### About this exercise
Each entry below should be restated word for word, without any picture it contains.

### Data to examine
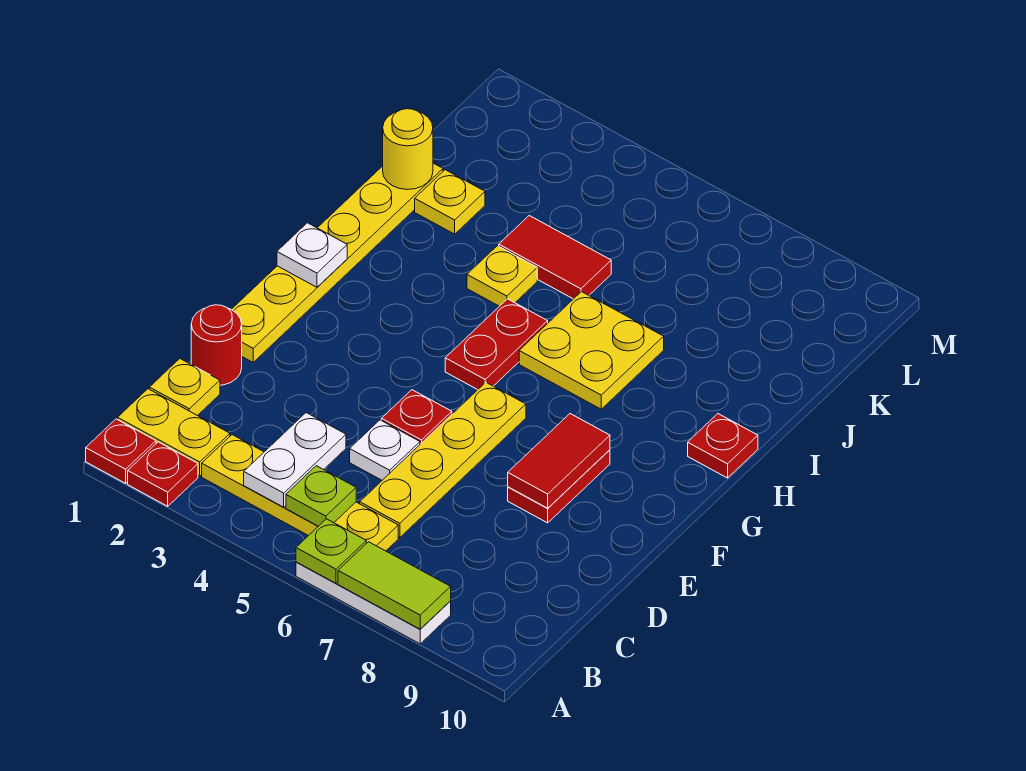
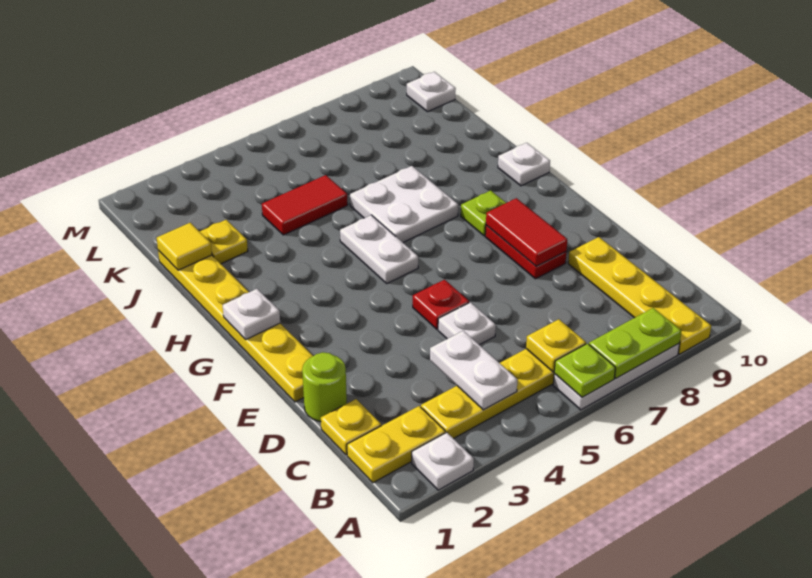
red plate A1 level 1 -> none
red plate A2 level 1 -> white plate A2 level 1
lime tile A7:A8 level 2 -> lime plate A7:A8 level 2
lime plate B5 level 2 -> lime plate G8 level 1
yellow plate C6:F6 level 1 -> yellow plate A9:D9 level 1
red round brick D1 level 1 -> lime round brick D1 level 1
red plate G5:H5 level 1 -> white plate G5:H5 level 1
yellow plate H6:I7 level 1 -> white plate H6:I7 level 1
red plate H10 level 1 -> white plate H10 level 1
yellow plate I4 level 1 -> yellow plate B6 level 2
yellow round brick J1 level 2 -> yellow tile J1 level 2
none -> white plate L10 level 1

### Task solution
red plate A1 level 1 -> none
red plate A2 level 1 -> white plate A2 level 1
lime tile A7:A8 level 2 -> lime plate A7:A8 level 2
lime plate B5 level 2 -> lime plate G8 level 1
yellow plate C6:F6 level 1 -> yellow plate A9:D9 level 1
red round brick D1 level 1 -> lime round brick D1 level 1
red plate G5:H5 level 1 -> white plate G5:H5 level 1
yellow plate H6:I7 level 1 -> white plate H6:I7 level 1
red plate H10 level 1 -> white plate H10 level 1
yellow plate I4 level 1 -> yellow plate B6 level 2
yellow round brick J1 level 2 -> yellow tile J1 level 2
none -> white plate L10 level 1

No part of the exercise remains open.